*TASK GOAL:* Without any pictures, print the lines below from the one that has "SERVO2: SG90 -> MG90S" through the one that has "SERVO pin VCC: VIN -> none", exactly and nothing else.

*MATERIAL PROVIDED:*
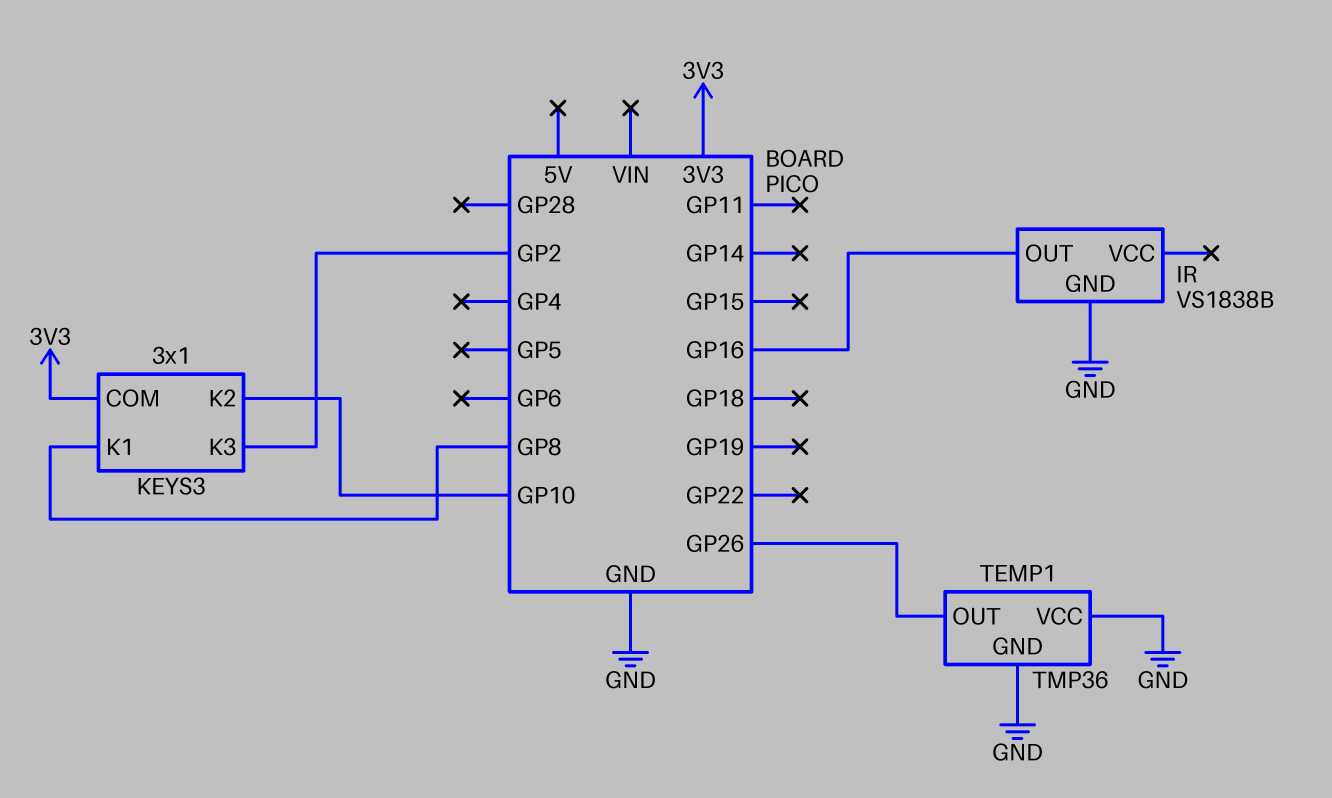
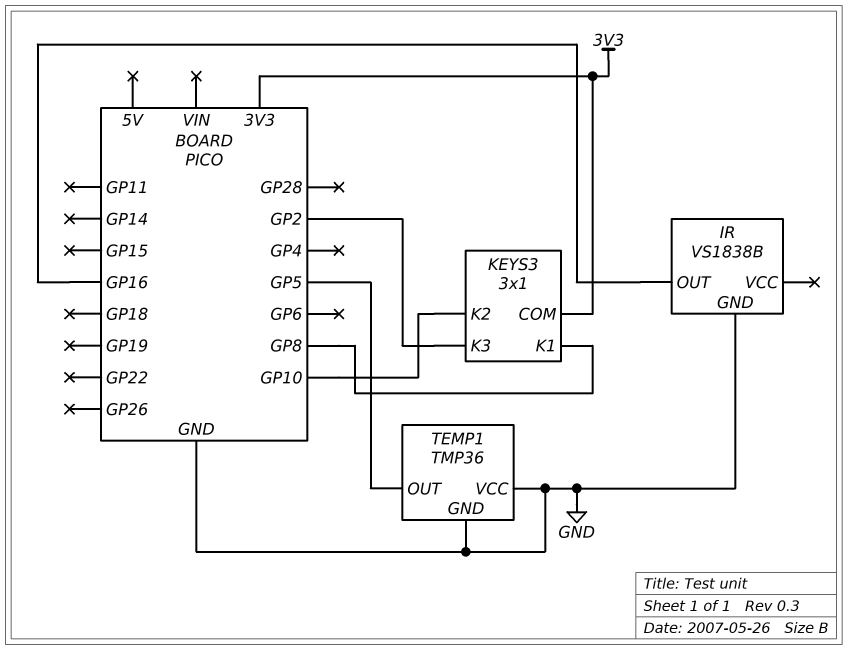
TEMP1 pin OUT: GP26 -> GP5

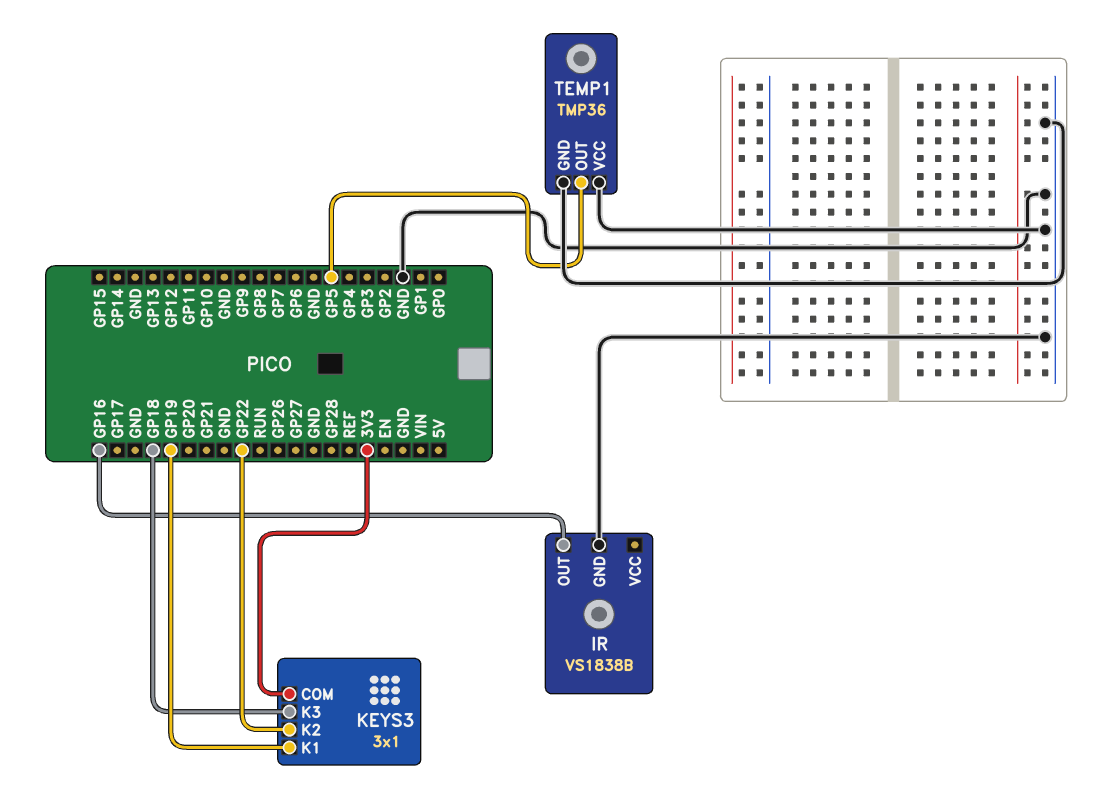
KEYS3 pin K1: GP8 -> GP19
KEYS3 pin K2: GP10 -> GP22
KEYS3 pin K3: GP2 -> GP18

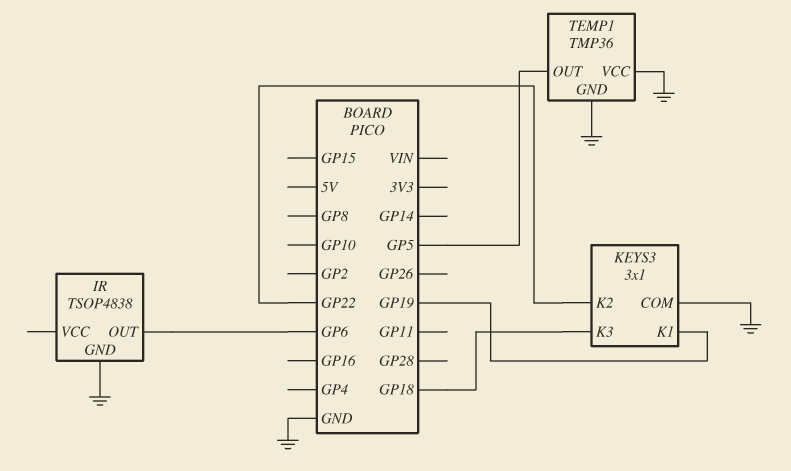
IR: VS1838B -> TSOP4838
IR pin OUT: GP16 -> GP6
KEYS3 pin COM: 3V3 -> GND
---
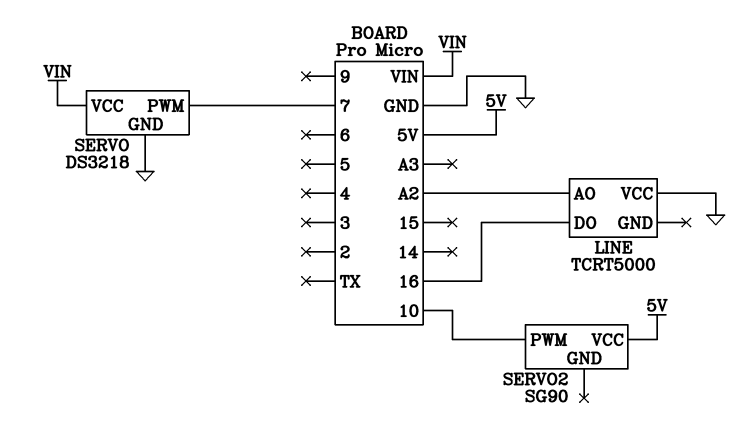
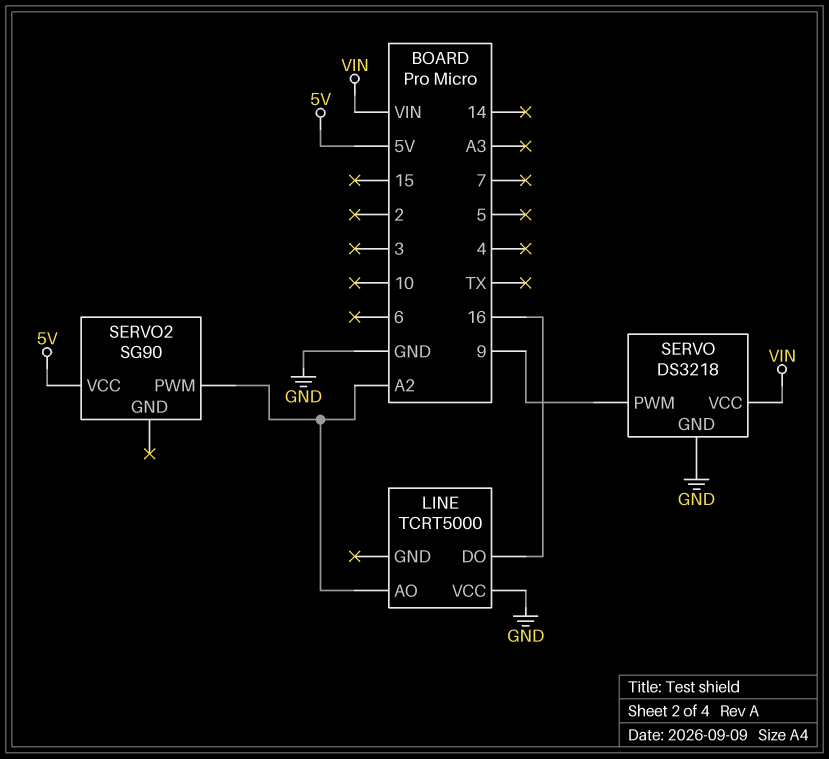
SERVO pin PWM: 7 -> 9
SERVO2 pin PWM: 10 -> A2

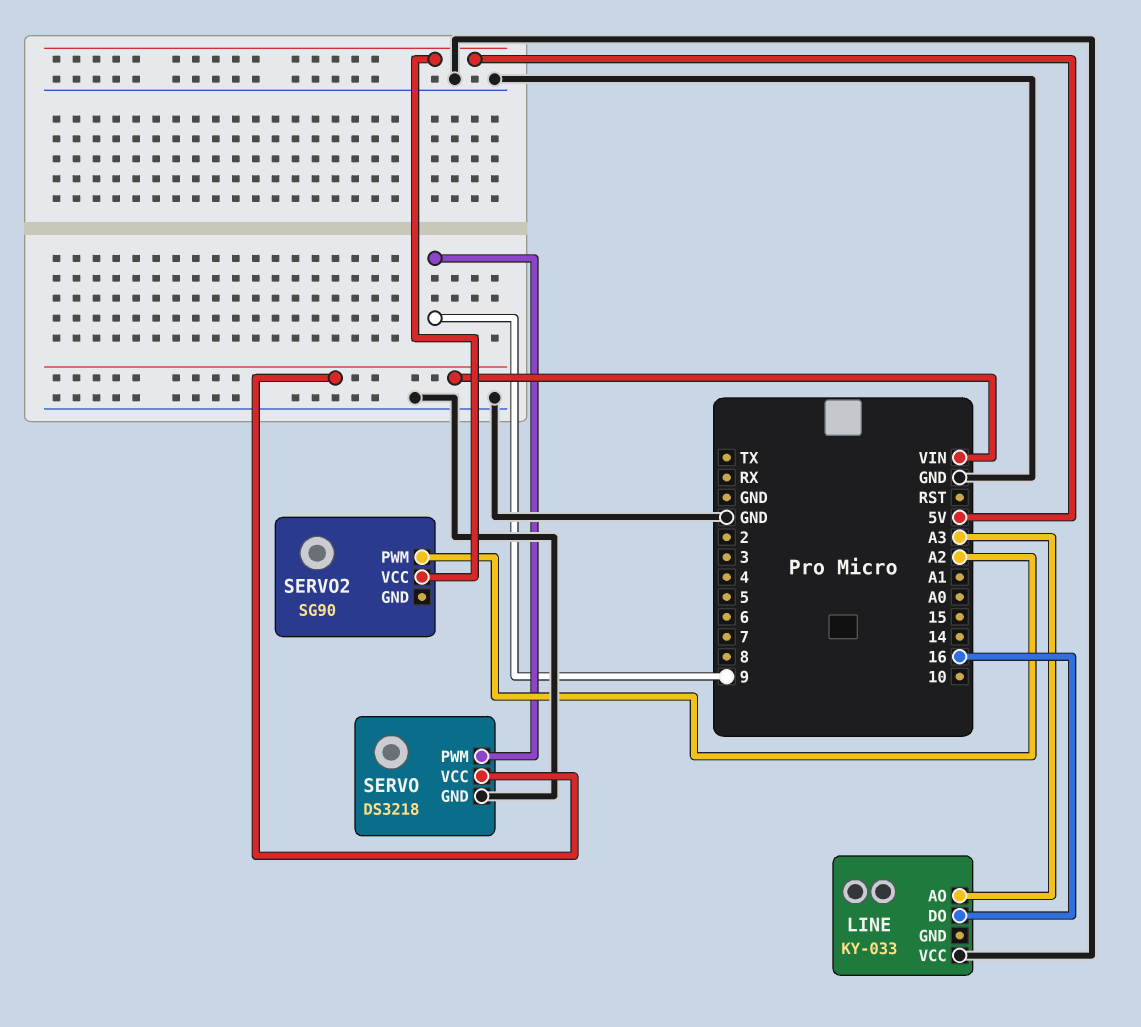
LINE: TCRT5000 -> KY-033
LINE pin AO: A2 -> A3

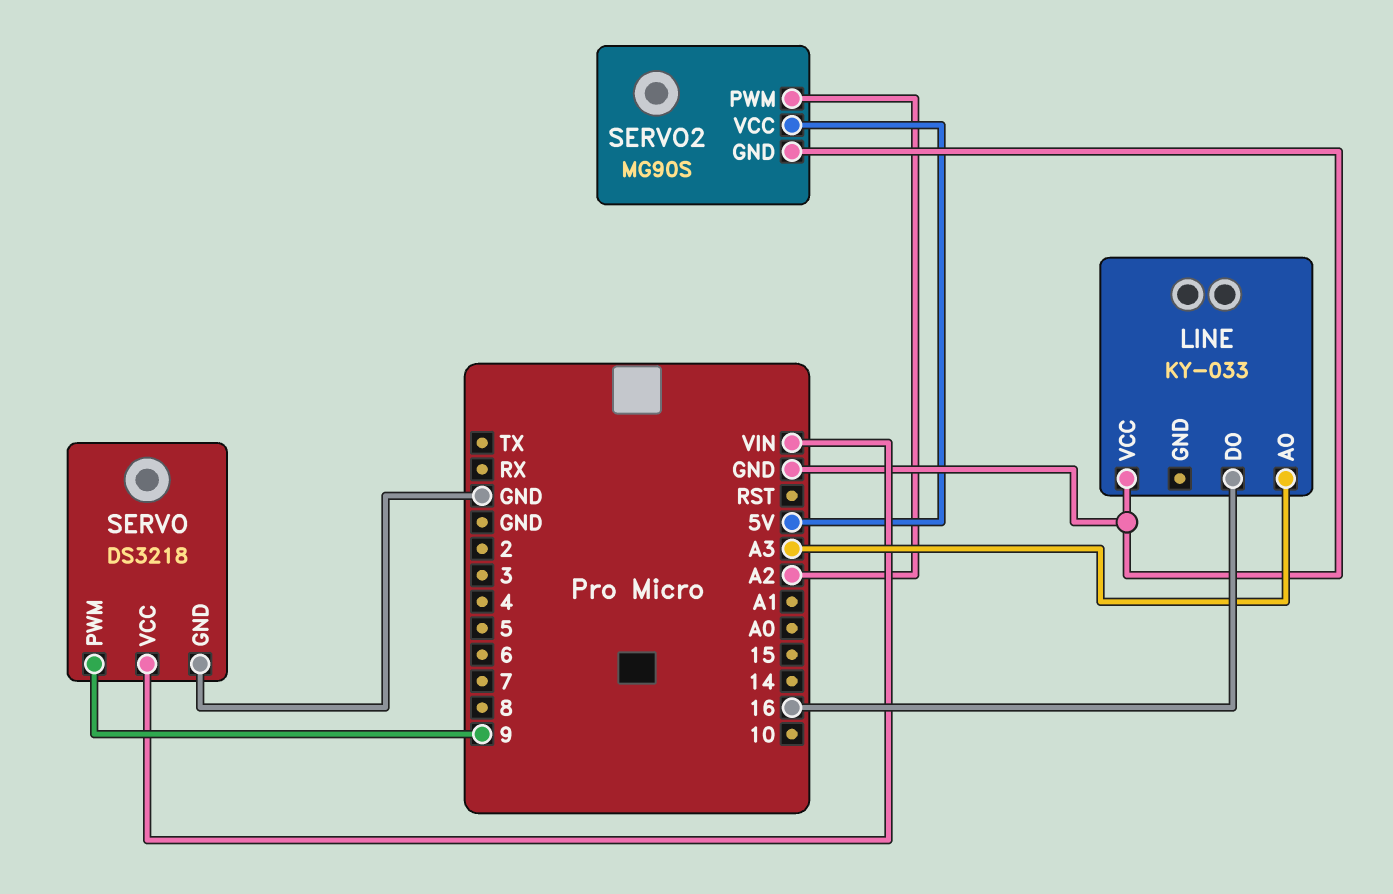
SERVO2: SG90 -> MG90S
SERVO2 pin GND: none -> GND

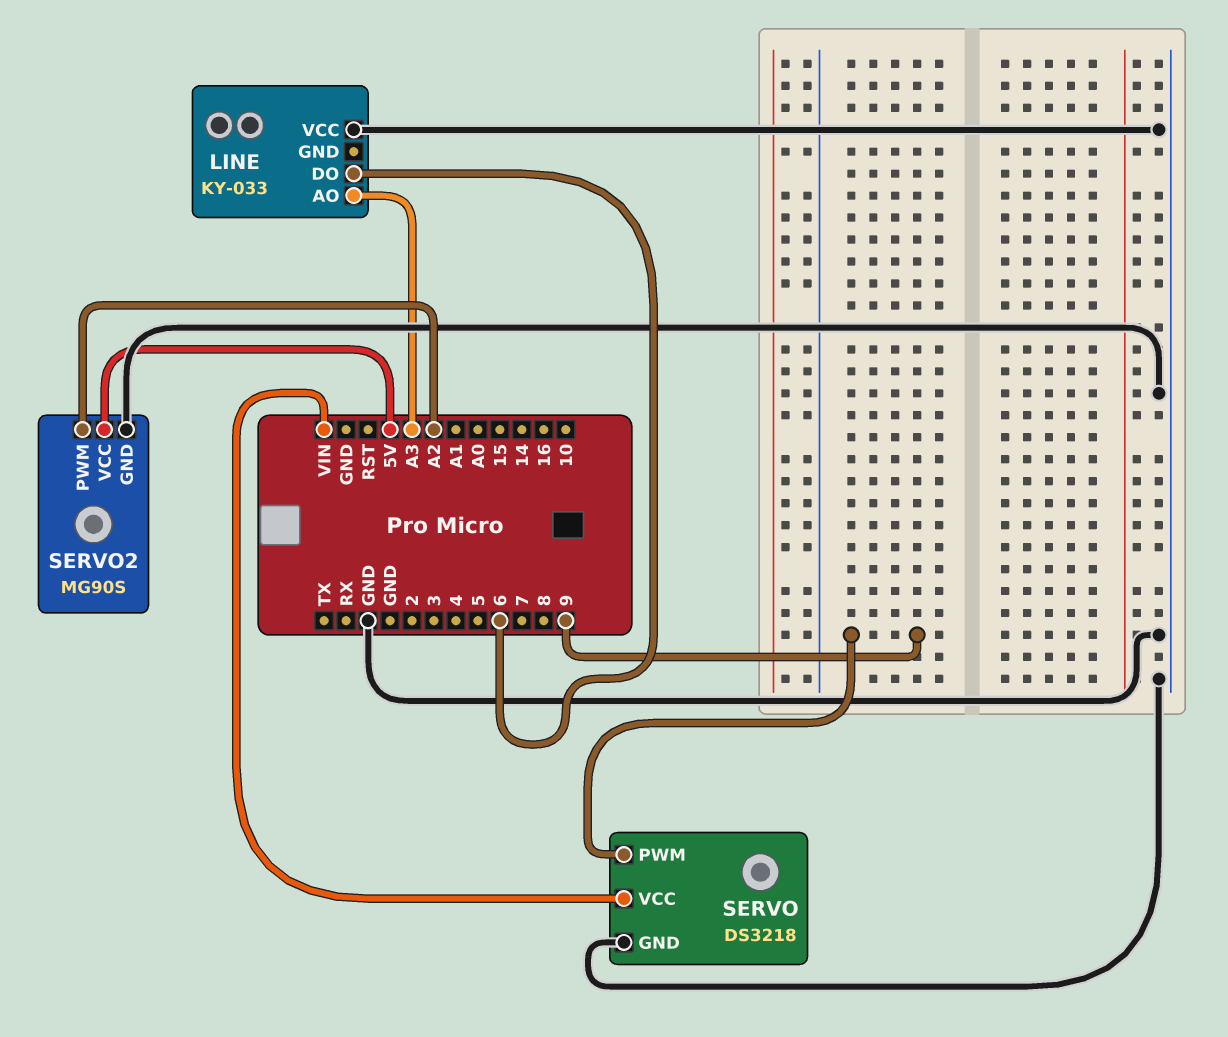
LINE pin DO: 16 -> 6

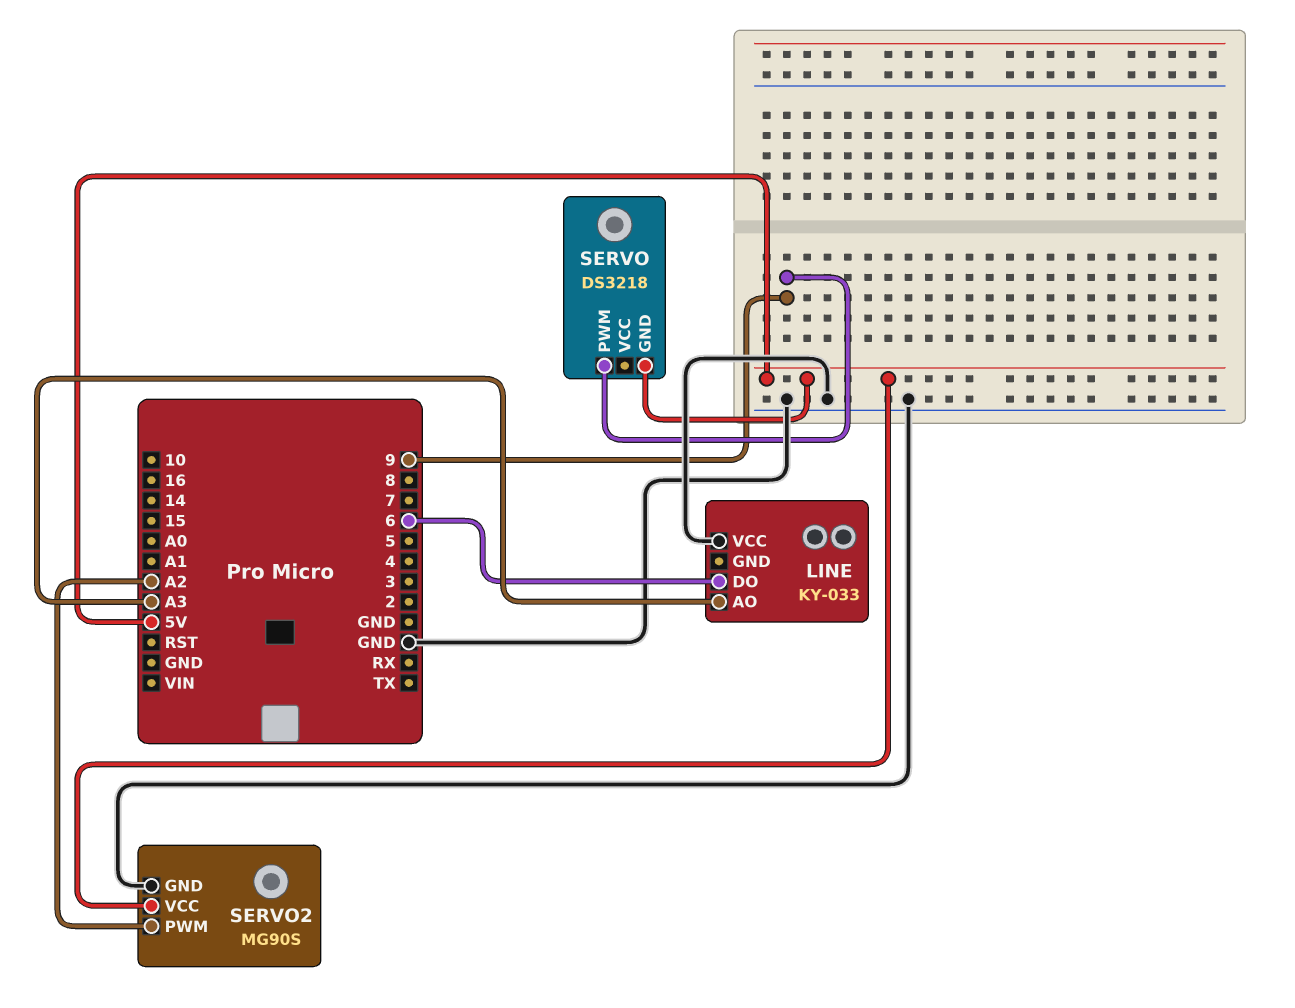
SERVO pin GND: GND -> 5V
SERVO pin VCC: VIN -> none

*ANSWER FOR THE TASK:*
SERVO2: SG90 -> MG90S
SERVO2 pin GND: none -> GND

LINE pin DO: 16 -> 6

SERVO pin GND: GND -> 5V
SERVO pin VCC: VIN -> none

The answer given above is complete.